**Dataset records**
__________
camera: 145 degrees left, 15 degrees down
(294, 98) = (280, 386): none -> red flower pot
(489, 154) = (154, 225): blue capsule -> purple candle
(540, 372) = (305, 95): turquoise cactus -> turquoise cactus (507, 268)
__________
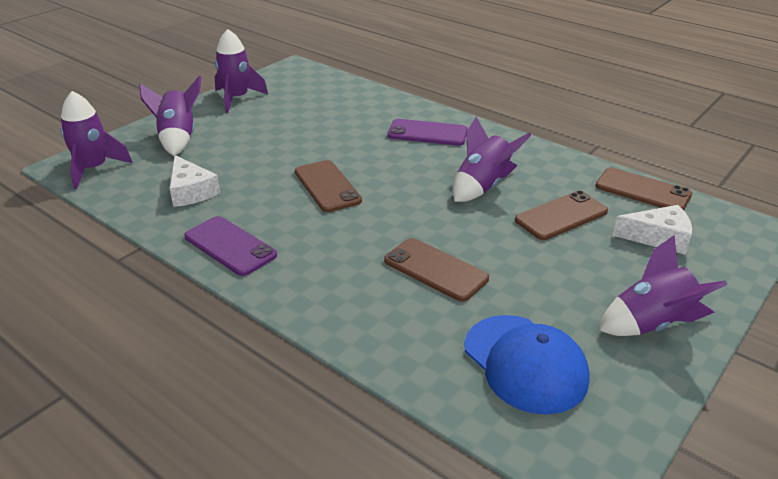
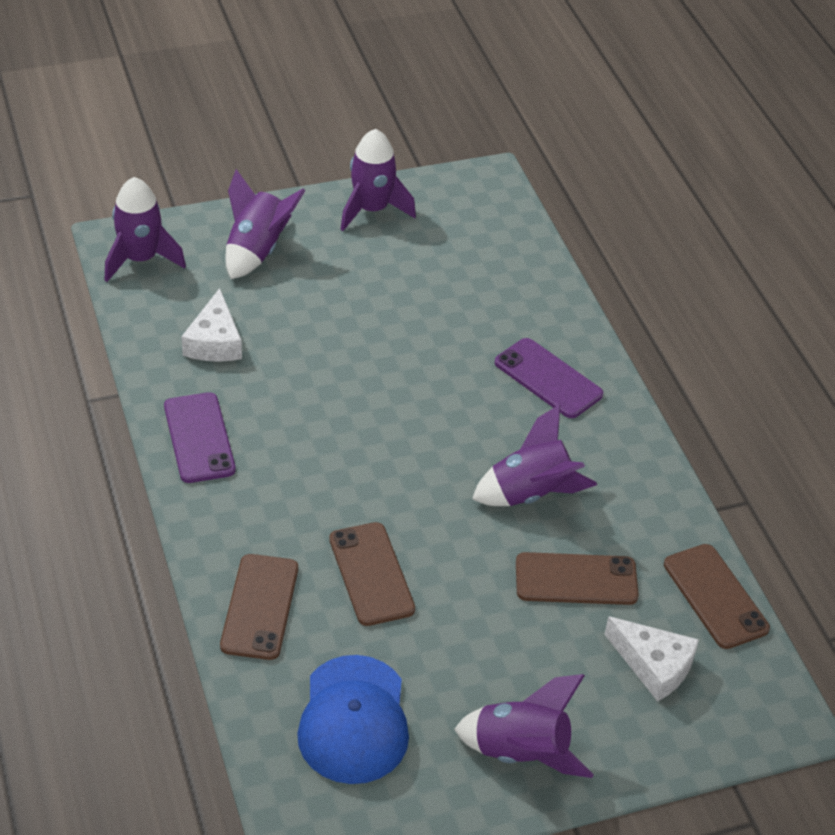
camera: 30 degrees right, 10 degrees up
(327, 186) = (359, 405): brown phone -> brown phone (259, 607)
__________
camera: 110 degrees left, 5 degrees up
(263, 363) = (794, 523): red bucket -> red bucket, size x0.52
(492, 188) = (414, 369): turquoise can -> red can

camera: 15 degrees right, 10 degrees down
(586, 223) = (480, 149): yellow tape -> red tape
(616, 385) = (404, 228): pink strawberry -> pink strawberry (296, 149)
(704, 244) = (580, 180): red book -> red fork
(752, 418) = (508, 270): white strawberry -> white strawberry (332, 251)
__________
Copy out the lines above exactly, beginning at the one that contains "camera: 15 degrees right, 10 degrees down" and ending at the one that contains "(752, 418) = (508, 270): white".

**Result for this task**
camera: 15 degrees right, 10 degrees down
(586, 223) = (480, 149): yellow tape -> red tape
(616, 385) = (404, 228): pink strawberry -> pink strawberry (296, 149)
(704, 244) = (580, 180): red book -> red fork
(752, 418) = (508, 270): white strawberry -> white strawberry (332, 251)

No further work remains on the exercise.